§ **EXERCISE INSTRUCTIONS**: The expected result is an exact restatement of the data, free of pictures.

§ **DATA BELOW**:
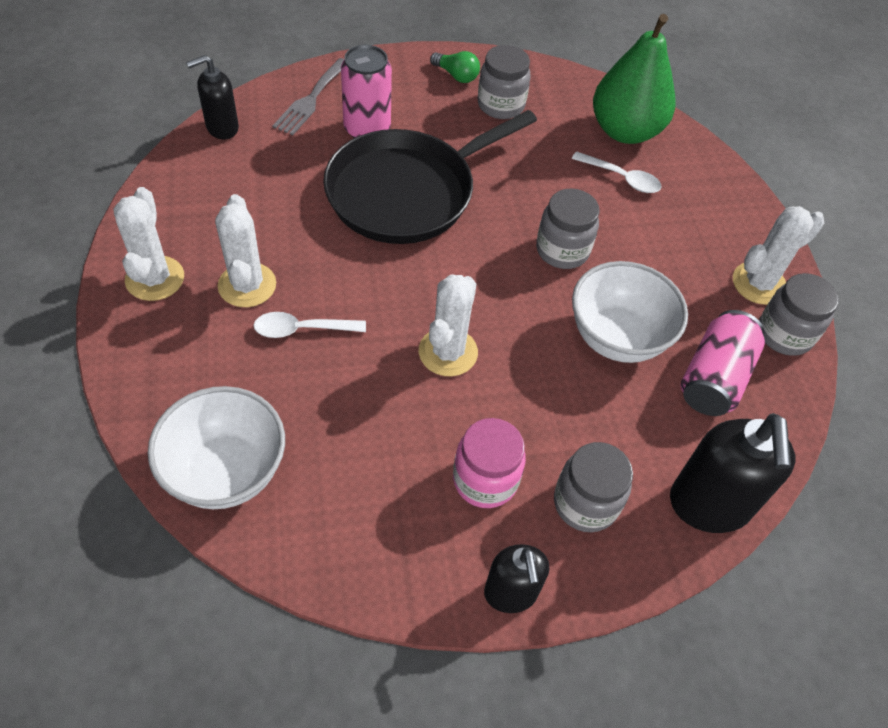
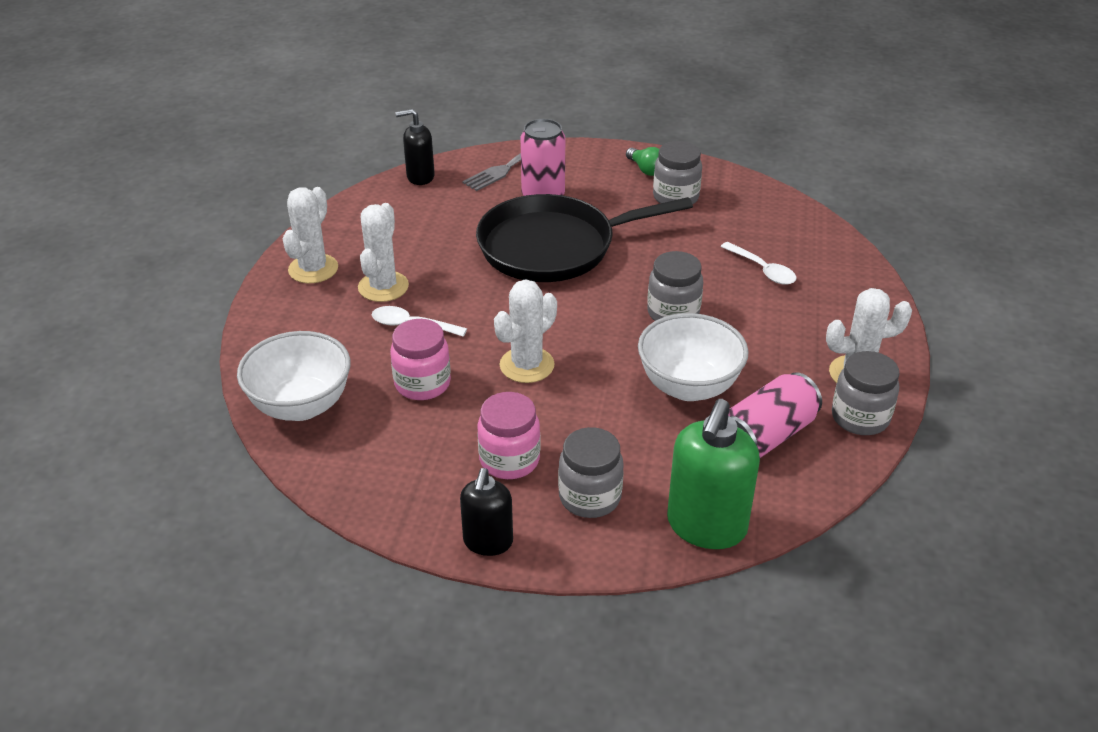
camera: 25 degrees right, 15 degrees down
(349, 405) = (422, 384): none -> pink jar
(625, 131) = (787, 235): green pear -> none
(709, 505) = (706, 526): black soap dispenser -> green soap dispenser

§ **REPLY**:
camera: 25 degrees right, 15 degrees down
(349, 405) = (422, 384): none -> pink jar
(625, 131) = (787, 235): green pear -> none
(709, 505) = (706, 526): black soap dispenser -> green soap dispenser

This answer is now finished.